### What the task asks
Output each record exactly, excluding pictures.

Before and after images
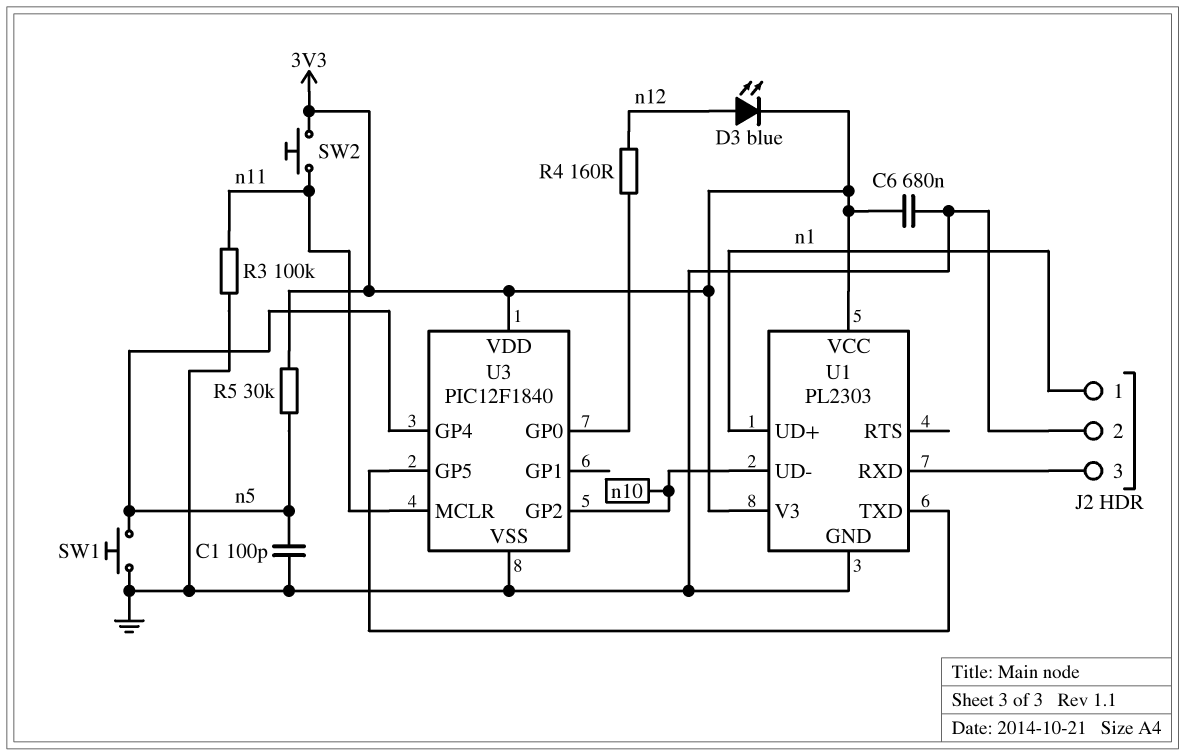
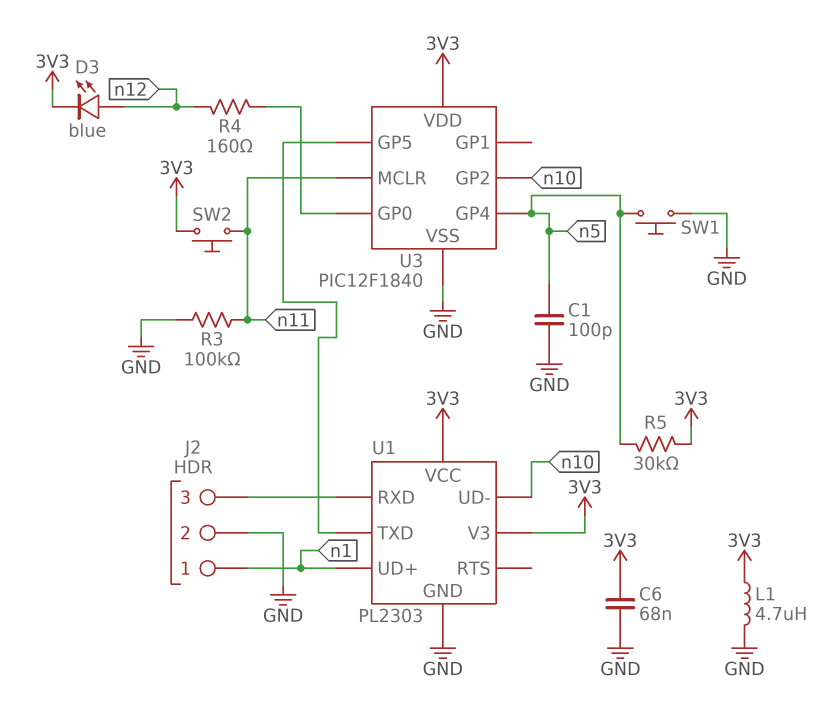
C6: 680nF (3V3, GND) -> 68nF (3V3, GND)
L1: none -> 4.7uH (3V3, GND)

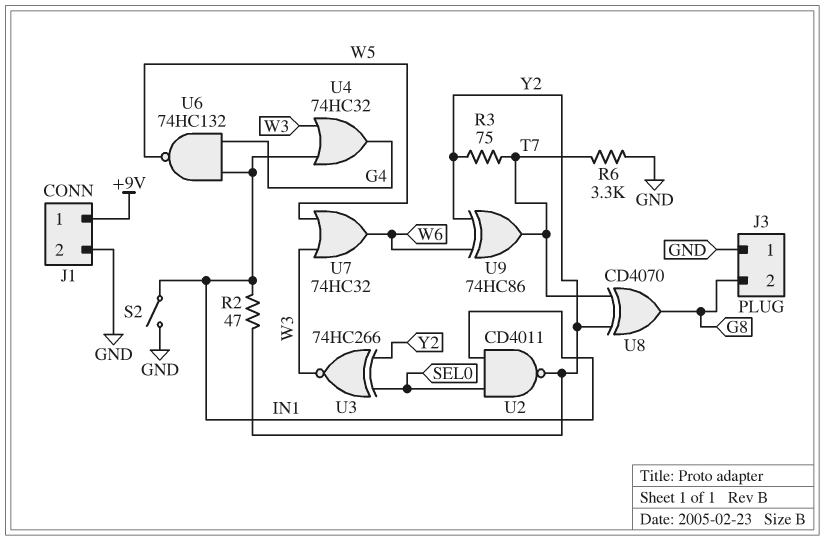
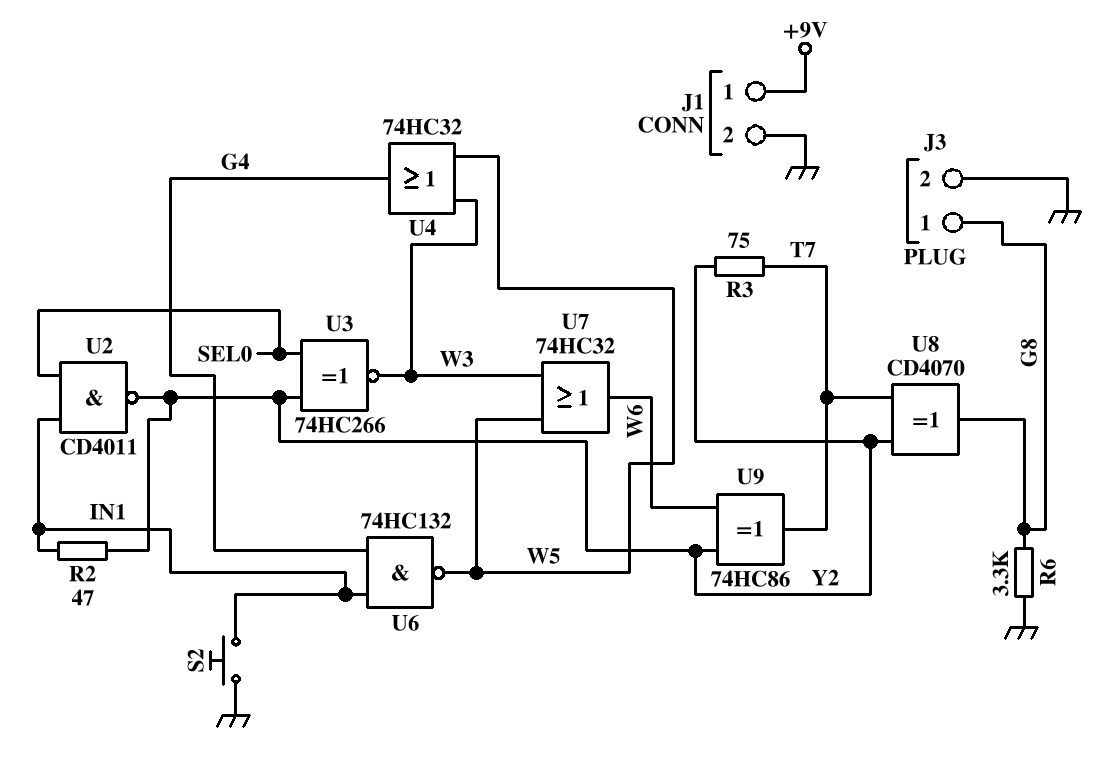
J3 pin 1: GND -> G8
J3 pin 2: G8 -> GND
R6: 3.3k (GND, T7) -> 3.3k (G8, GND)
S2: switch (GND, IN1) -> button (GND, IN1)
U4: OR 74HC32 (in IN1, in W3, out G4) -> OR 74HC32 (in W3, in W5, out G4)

### Expected answer
C6: 680nF (3V3, GND) -> 68nF (3V3, GND)
L1: none -> 4.7uH (3V3, GND)

J3 pin 1: GND -> G8
J3 pin 2: G8 -> GND
R6: 3.3k (GND, T7) -> 3.3k (G8, GND)
S2: switch (GND, IN1) -> button (GND, IN1)
U4: OR 74HC32 (in IN1, in W3, out G4) -> OR 74HC32 (in W3, in W5, out G4)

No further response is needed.